_TASK_: Write out the whole listing without a single alteration.

_DATA FOR THE TASK_:
**********
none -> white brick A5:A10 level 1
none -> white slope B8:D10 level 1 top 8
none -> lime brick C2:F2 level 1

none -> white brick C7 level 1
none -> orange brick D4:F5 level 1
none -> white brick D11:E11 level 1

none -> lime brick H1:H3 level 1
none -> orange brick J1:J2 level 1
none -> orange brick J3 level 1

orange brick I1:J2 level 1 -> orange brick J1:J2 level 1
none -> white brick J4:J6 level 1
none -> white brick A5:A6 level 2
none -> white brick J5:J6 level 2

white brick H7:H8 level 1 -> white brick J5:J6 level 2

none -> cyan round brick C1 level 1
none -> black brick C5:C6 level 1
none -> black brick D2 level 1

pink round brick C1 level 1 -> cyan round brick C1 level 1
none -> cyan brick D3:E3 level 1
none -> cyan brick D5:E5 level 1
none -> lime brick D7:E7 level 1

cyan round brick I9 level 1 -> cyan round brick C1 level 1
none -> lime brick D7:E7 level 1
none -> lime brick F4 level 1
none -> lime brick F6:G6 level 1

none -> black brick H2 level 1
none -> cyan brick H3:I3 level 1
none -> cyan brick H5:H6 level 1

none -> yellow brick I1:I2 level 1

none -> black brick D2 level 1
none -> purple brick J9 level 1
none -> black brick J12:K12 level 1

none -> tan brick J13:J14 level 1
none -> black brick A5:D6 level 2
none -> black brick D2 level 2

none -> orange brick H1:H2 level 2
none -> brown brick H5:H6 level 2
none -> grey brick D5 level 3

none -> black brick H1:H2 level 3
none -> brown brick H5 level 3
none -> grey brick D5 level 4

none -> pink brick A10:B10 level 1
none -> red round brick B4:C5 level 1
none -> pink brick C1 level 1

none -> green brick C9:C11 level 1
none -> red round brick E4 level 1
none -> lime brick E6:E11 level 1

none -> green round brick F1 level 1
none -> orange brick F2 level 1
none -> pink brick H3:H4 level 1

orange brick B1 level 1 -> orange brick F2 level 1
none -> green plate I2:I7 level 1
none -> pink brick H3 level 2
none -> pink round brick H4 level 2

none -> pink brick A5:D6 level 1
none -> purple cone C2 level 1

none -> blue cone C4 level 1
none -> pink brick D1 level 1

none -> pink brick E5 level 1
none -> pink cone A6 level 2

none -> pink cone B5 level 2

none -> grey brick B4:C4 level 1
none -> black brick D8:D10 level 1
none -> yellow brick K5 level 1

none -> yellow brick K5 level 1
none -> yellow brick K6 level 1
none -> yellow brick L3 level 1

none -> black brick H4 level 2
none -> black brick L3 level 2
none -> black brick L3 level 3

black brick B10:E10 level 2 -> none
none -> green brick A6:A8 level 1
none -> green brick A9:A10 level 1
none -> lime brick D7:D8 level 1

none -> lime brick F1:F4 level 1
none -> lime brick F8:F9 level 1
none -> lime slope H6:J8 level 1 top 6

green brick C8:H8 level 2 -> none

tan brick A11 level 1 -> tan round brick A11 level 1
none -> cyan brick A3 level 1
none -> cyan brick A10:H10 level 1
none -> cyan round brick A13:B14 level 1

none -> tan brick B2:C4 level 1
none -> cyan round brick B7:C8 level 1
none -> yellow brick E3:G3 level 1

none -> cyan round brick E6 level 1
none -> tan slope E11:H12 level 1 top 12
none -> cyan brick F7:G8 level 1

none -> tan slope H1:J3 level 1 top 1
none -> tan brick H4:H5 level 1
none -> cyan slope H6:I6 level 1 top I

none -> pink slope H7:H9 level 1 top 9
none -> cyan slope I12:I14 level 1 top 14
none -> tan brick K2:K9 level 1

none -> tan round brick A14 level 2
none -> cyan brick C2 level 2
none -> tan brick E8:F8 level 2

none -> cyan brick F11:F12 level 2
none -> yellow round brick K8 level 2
**********
_TASK RESPONSE_:
none -> white brick A5:A10 level 1
none -> white slope B8:D10 level 1 top 8
none -> lime brick C2:F2 level 1

none -> white brick C7 level 1
none -> orange brick D4:F5 level 1
none -> white brick D11:E11 level 1

none -> lime brick H1:H3 level 1
none -> orange brick J1:J2 level 1
none -> orange brick J3 level 1

orange brick I1:J2 level 1 -> orange brick J1:J2 level 1
none -> white brick J4:J6 level 1
none -> white brick A5:A6 level 2
none -> white brick J5:J6 level 2

white brick H7:H8 level 1 -> white brick J5:J6 level 2

none -> cyan round brick C1 level 1
none -> black brick C5:C6 level 1
none -> black brick D2 level 1

pink round brick C1 level 1 -> cyan round brick C1 level 1
none -> cyan brick D3:E3 level 1
none -> cyan brick D5:E5 level 1
none -> lime brick D7:E7 level 1

cyan round brick I9 level 1 -> cyan round brick C1 level 1
none -> lime brick D7:E7 level 1
none -> lime brick F4 level 1
none -> lime brick F6:G6 level 1

none -> black brick H2 level 1
none -> cyan brick H3:I3 level 1
none -> cyan brick H5:H6 level 1

none -> yellow brick I1:I2 level 1

none -> black brick D2 level 1
none -> purple brick J9 level 1
none -> black brick J12:K12 level 1

none -> tan brick J13:J14 level 1
none -> black brick A5:D6 level 2
none -> black brick D2 level 2

none -> orange brick H1:H2 level 2
none -> brown brick H5:H6 level 2
none -> grey brick D5 level 3

none -> black brick H1:H2 level 3
none -> brown brick H5 level 3
none -> grey brick D5 level 4

none -> pink brick A10:B10 level 1
none -> red round brick B4:C5 level 1
none -> pink brick C1 level 1

none -> green brick C9:C11 level 1
none -> red round brick E4 level 1
none -> lime brick E6:E11 level 1

none -> green round brick F1 level 1
none -> orange brick F2 level 1
none -> pink brick H3:H4 level 1

orange brick B1 level 1 -> orange brick F2 level 1
none -> green plate I2:I7 level 1
none -> pink brick H3 level 2
none -> pink round brick H4 level 2

none -> pink brick A5:D6 level 1
none -> purple cone C2 level 1

none -> blue cone C4 level 1
none -> pink brick D1 level 1

none -> pink brick E5 level 1
none -> pink cone A6 level 2

none -> pink cone B5 level 2

none -> grey brick B4:C4 level 1
none -> black brick D8:D10 level 1
none -> yellow brick K5 level 1

none -> yellow brick K5 level 1
none -> yellow brick K6 level 1
none -> yellow brick L3 level 1

none -> black brick H4 level 2
none -> black brick L3 level 2
none -> black brick L3 level 3

black brick B10:E10 level 2 -> none
none -> green brick A6:A8 level 1
none -> green brick A9:A10 level 1
none -> lime brick D7:D8 level 1

none -> lime brick F1:F4 level 1
none -> lime brick F8:F9 level 1
none -> lime slope H6:J8 level 1 top 6

green brick C8:H8 level 2 -> none

tan brick A11 level 1 -> tan round brick A11 level 1
none -> cyan brick A3 level 1
none -> cyan brick A10:H10 level 1
none -> cyan round brick A13:B14 level 1

none -> tan brick B2:C4 level 1
none -> cyan round brick B7:C8 level 1
none -> yellow brick E3:G3 level 1

none -> cyan round brick E6 level 1
none -> tan slope E11:H12 level 1 top 12
none -> cyan brick F7:G8 level 1

none -> tan slope H1:J3 level 1 top 1
none -> tan brick H4:H5 level 1
none -> cyan slope H6:I6 level 1 top I

none -> pink slope H7:H9 level 1 top 9
none -> cyan slope I12:I14 level 1 top 14
none -> tan brick K2:K9 level 1

none -> tan round brick A14 level 2
none -> cyan brick C2 level 2
none -> tan brick E8:F8 level 2

none -> cyan brick F11:F12 level 2
none -> yellow round brick K8 level 2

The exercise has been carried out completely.